━━━ Data records
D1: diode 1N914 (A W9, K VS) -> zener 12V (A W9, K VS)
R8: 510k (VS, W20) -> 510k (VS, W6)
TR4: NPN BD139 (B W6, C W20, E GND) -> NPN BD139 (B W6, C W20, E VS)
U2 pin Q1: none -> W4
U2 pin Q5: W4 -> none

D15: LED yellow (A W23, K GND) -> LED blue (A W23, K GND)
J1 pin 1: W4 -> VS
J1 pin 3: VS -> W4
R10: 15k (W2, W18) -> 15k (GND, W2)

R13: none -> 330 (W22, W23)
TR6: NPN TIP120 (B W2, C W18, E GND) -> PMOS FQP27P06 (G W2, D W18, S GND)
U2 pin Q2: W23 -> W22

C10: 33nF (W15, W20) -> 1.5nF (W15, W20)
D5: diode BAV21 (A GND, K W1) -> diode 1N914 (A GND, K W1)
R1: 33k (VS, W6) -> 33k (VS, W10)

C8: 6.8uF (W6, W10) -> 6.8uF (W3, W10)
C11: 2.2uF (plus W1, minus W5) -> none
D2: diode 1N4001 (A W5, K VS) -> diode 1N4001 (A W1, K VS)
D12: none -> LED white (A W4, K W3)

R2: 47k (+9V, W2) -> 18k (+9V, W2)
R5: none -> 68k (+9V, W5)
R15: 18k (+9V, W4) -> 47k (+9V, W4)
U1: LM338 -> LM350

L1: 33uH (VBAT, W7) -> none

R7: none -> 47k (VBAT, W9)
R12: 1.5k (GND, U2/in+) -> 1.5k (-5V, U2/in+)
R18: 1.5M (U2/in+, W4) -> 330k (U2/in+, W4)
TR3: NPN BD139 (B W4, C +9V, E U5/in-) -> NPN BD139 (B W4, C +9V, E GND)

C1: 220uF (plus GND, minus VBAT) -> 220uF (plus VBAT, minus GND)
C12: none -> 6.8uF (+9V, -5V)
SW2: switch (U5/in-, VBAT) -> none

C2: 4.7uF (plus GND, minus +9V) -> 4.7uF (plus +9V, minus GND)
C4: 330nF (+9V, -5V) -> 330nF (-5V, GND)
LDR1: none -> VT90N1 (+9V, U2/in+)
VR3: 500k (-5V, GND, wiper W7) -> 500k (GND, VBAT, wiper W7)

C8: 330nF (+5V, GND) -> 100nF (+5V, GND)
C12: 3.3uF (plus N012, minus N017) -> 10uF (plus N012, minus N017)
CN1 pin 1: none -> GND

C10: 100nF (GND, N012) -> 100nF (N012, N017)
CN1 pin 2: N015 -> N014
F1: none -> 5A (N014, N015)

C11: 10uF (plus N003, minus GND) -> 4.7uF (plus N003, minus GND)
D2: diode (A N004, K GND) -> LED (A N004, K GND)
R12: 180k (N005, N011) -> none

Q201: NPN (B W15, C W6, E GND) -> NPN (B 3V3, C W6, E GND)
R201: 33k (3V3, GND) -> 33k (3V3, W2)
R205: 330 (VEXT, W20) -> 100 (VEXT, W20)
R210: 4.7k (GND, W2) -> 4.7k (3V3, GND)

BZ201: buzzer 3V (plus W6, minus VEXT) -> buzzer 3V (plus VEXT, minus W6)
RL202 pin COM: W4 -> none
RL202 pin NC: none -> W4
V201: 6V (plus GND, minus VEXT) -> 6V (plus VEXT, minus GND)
━━━━━━
Assignment: Return exactly, and only, the lines above starting at the line that contains "SW2: switch (U5/in-, VBAT) -> none" and ending at the line that contains "VR3: 500k (-5V, GND, wiper".

Response:
SW2: switch (U5/in-, VBAT) -> none

C2: 4.7uF (plus GND, minus +9V) -> 4.7uF (plus +9V, minus GND)
C4: 330nF (+9V, -5V) -> 330nF (-5V, GND)
LDR1: none -> VT90N1 (+9V, U2/in+)
VR3: 500k (-5V, GND, wiper W7) -> 500k (GND, VBAT, wiper W7)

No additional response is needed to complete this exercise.